**GIVEN INFORMATION:**
============================================================
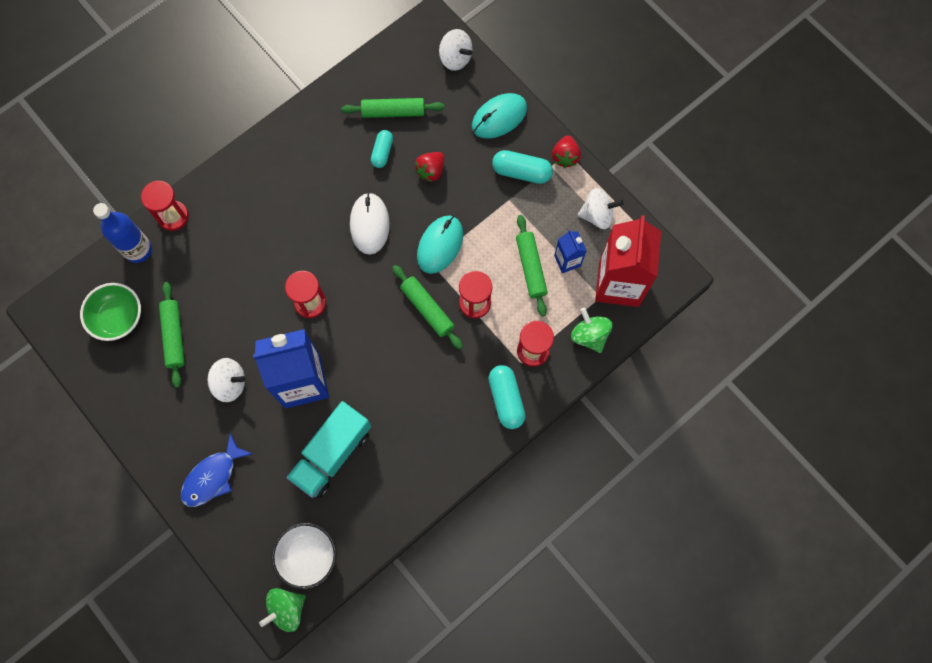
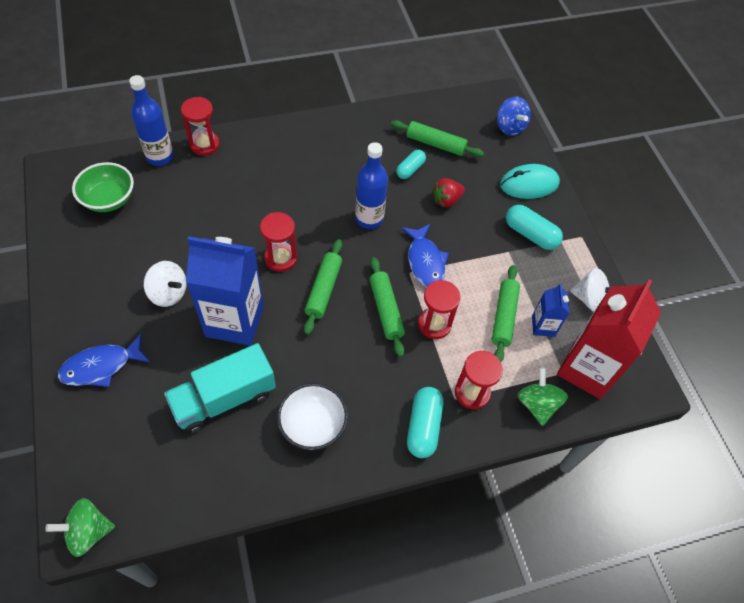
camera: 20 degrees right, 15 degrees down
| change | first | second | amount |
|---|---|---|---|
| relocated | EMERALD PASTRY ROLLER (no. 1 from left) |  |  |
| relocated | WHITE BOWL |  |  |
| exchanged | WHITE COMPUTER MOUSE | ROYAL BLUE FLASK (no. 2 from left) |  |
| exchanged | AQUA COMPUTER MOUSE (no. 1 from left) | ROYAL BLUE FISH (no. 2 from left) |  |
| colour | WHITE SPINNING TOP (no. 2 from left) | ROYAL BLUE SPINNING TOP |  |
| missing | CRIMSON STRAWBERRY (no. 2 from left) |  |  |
============================================================
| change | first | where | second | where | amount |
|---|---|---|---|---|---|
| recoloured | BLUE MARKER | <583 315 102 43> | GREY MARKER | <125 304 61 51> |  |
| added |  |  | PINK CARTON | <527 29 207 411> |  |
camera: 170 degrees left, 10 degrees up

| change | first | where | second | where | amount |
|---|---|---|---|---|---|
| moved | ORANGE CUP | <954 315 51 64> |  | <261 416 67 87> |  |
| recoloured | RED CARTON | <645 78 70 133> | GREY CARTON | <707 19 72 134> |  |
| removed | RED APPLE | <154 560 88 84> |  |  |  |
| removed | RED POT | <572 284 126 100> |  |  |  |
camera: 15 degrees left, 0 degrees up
============================================================
Look above for the line holding "recoloured | BLUE", then set down exactly that line and every line after it up to and including the line holding "PINK CARTON |", with nothing else.

**COMPLETED EXERCISE:**
| recoloured | BLUE MARKER | <583 315 102 43> | GREY MARKER | <125 304 61 51> |  |
| added |  |  | PINK CARTON | <527 29 207 411> |  |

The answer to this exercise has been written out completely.